**WORK ORDER**:
Since only the words are wanted, reproduce every entry exactly and leave the images behind.

Dataset items:

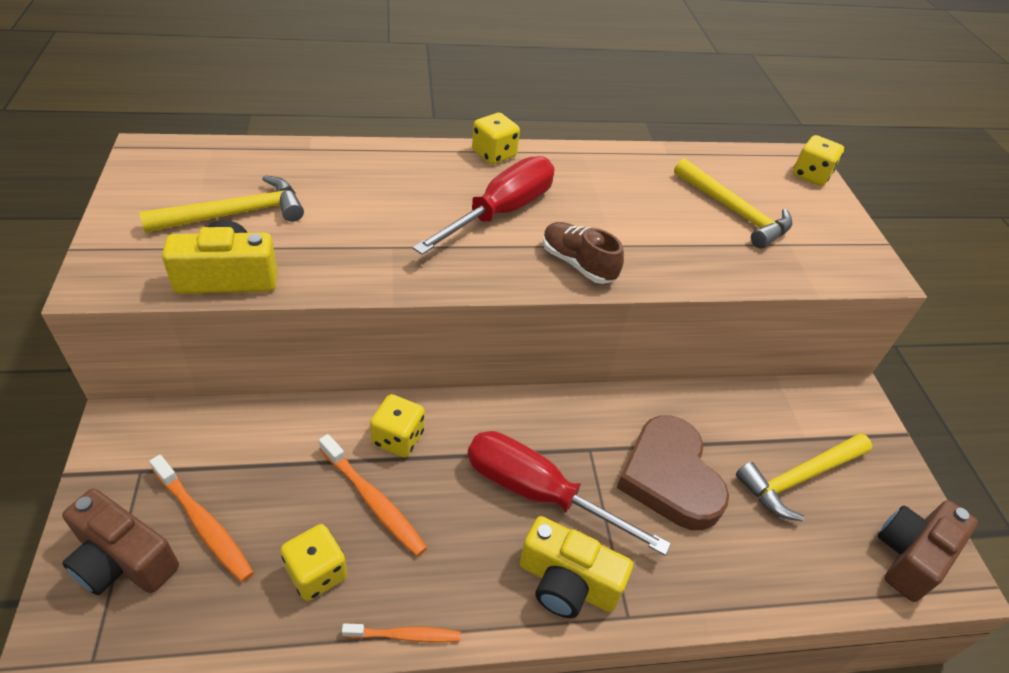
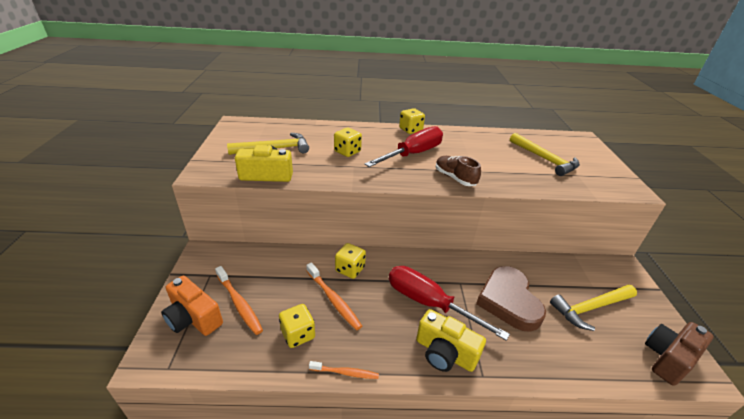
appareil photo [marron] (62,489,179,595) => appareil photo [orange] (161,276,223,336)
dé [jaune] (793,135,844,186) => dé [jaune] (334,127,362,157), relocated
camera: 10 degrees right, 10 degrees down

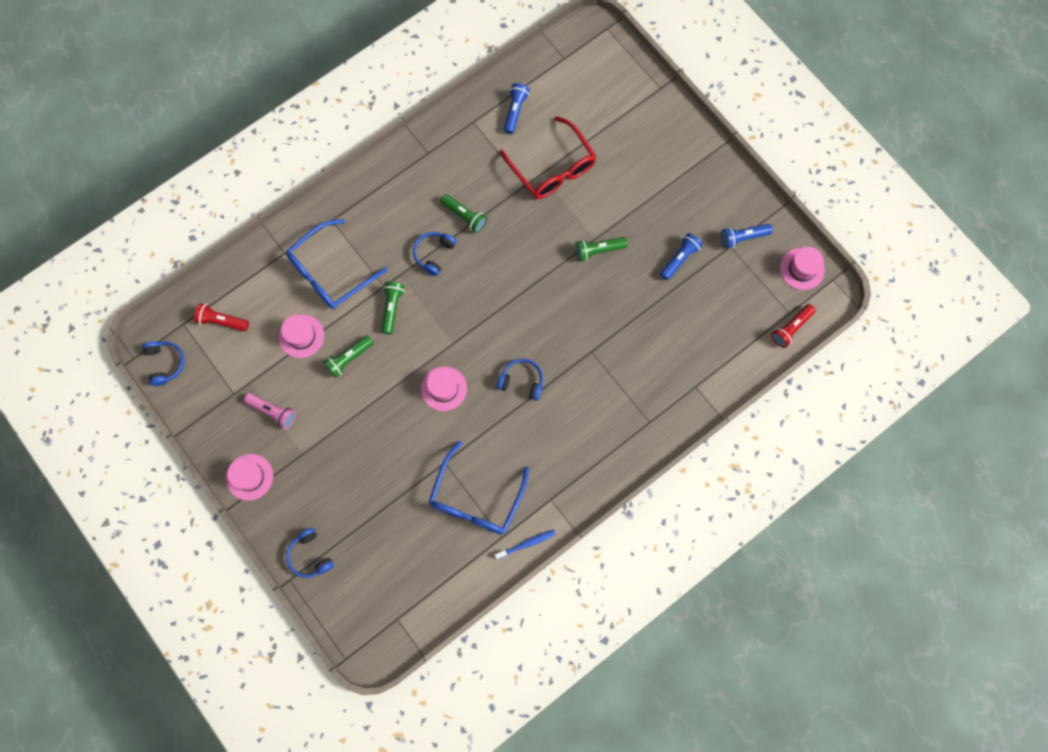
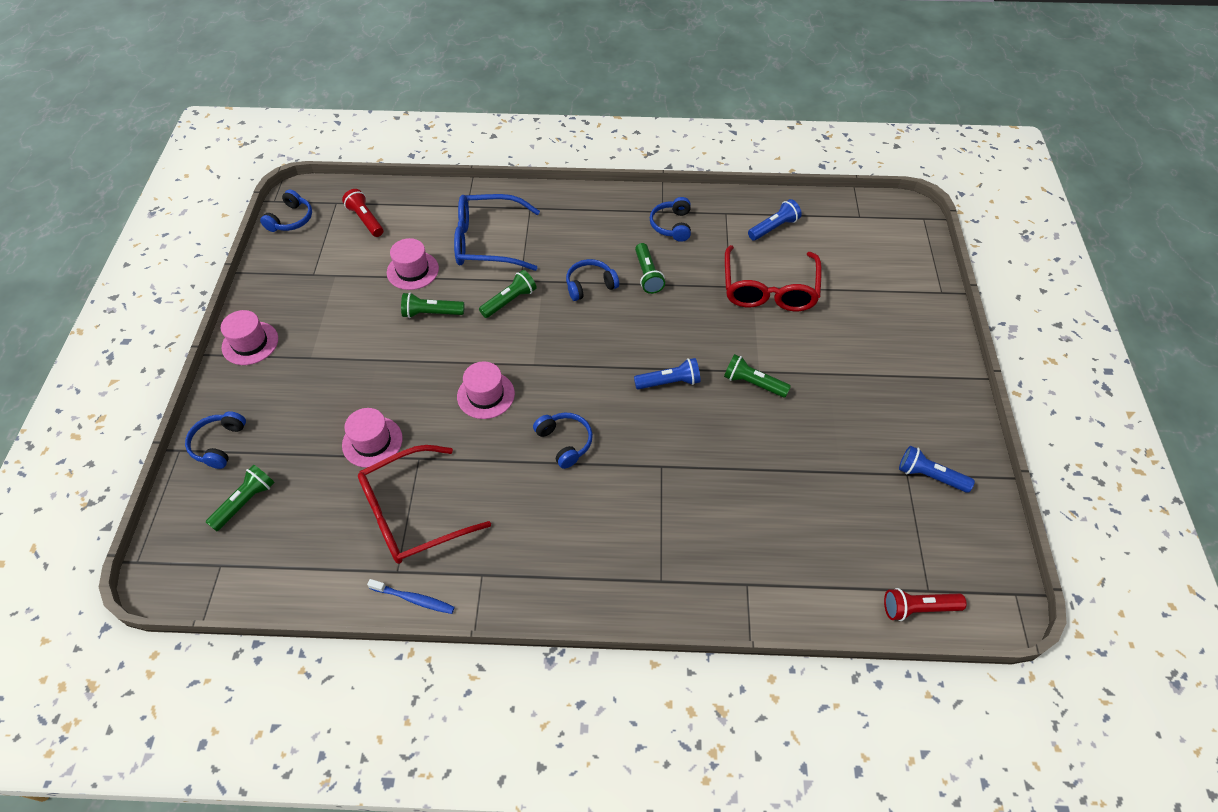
lampe de poche [rose] (244,393,296,429) => nothing
lunettes [bleu] (429,441,529,534) => lunettes [rouge] (358,445,491,564)
lampe de poche [bleu] (660,233,703,280) => lampe de poche [bleu] (634,358,700,389), relocated
chapeau [rose] (780,247,825,290) => chapeau [rose] (342,408,403,468), relocated
nothing => lampe de poche [vert] (206,464,275,531)
nothing => casque audio [bleu] (650,197,691,242)
camera: 40 degrees right, 20 degrees down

**RESULT**:
appareil photo [marron] (62,489,179,595) => appareil photo [orange] (161,276,223,336)
dé [jaune] (793,135,844,186) => dé [jaune] (334,127,362,157), relocated
camera: 10 degrees right, 10 degrees down

lampe de poche [rose] (244,393,296,429) => nothing
lunettes [bleu] (429,441,529,534) => lunettes [rouge] (358,445,491,564)
lampe de poche [bleu] (660,233,703,280) => lampe de poche [bleu] (634,358,700,389), relocated
chapeau [rose] (780,247,825,290) => chapeau [rose] (342,408,403,468), relocated
nothing => lampe de poche [vert] (206,464,275,531)
nothing => casque audio [bleu] (650,197,691,242)
camera: 40 degrees right, 20 degrees down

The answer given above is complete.